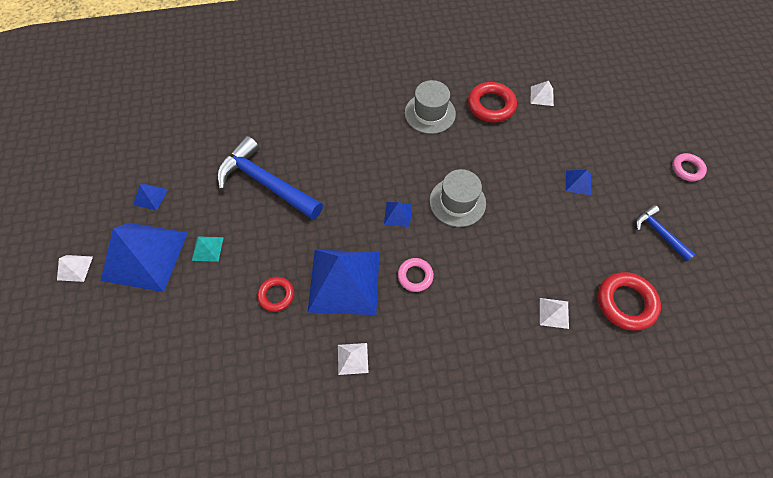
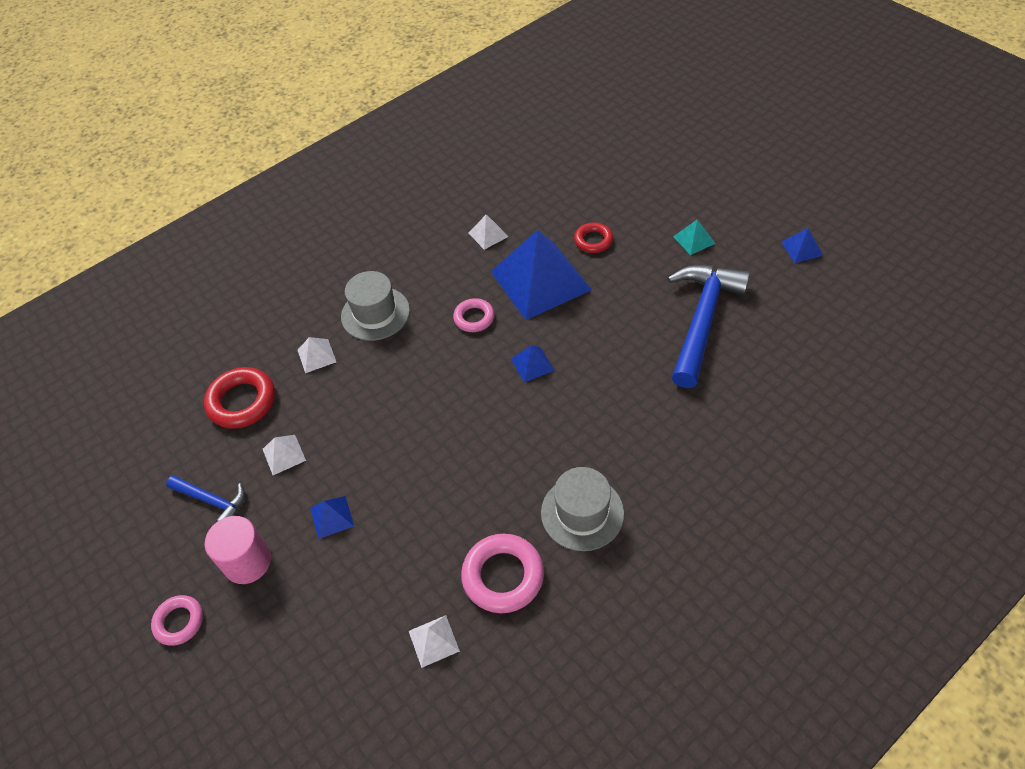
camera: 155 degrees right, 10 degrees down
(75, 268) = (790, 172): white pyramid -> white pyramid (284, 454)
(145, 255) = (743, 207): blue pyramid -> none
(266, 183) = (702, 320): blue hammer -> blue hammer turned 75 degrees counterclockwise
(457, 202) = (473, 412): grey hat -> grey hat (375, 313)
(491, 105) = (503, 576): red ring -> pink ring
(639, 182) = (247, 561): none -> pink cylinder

══════

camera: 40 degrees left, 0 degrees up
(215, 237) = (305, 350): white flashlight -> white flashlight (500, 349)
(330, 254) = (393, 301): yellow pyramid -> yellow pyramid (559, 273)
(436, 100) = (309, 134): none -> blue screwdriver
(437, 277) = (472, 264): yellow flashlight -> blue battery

══════

Exercise instructions: Copy out the range of lines above starting at the line with "(145, 255) = (743, 207): blue pyramid -> none" and ending at the line with "(639, 182) = (247, 561): none", exactly and including both.

Worked solution:
(145, 255) = (743, 207): blue pyramid -> none
(266, 183) = (702, 320): blue hammer -> blue hammer turned 75 degrees counterclockwise
(457, 202) = (473, 412): grey hat -> grey hat (375, 313)
(491, 105) = (503, 576): red ring -> pink ring
(639, 182) = (247, 561): none -> pink cylinder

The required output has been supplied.